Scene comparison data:

● ● ● ● ●

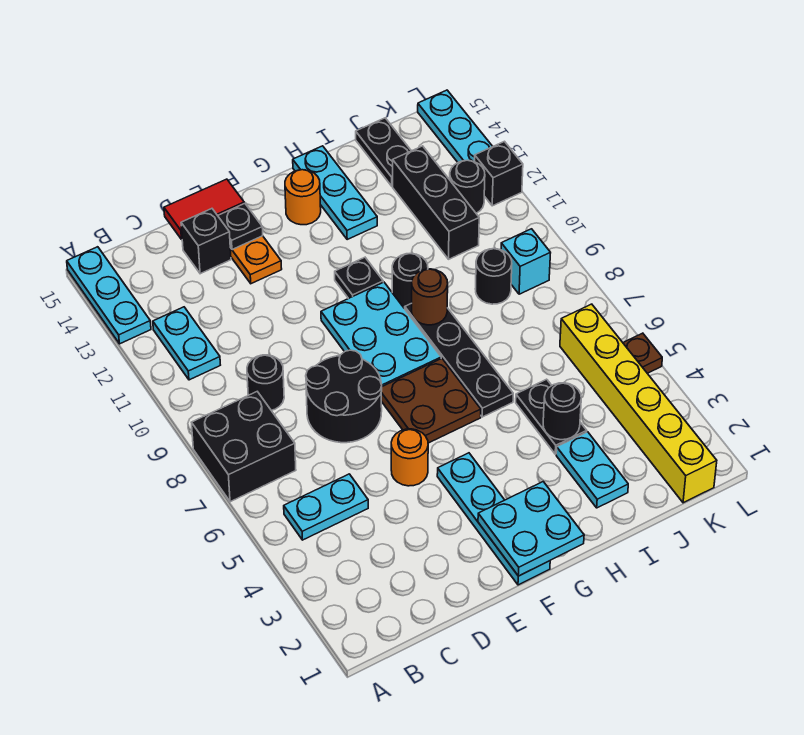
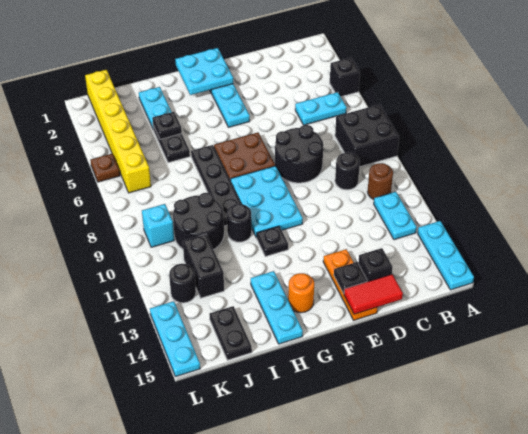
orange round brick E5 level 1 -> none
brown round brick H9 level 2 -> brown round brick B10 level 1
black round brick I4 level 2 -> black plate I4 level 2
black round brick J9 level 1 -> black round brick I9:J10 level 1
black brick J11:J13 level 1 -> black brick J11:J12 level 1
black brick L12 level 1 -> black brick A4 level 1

● ● ● ● ●

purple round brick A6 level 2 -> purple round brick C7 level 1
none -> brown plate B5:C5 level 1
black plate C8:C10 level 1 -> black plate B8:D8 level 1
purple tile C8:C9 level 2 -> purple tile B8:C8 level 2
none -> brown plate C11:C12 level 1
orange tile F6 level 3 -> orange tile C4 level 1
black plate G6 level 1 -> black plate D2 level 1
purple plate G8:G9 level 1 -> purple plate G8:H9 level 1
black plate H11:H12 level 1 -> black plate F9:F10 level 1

● ● ● ● ●

_Required work_
If a line in the entries includes the word "round", copy that line out.

_Answer_
orange round brick E5 level 1 -> none
brown round brick H9 level 2 -> brown round brick B10 level 1
black round brick I4 level 2 -> black plate I4 level 2
black round brick J9 level 1 -> black round brick I9:J10 level 1
purple round brick A6 level 2 -> purple round brick C7 level 1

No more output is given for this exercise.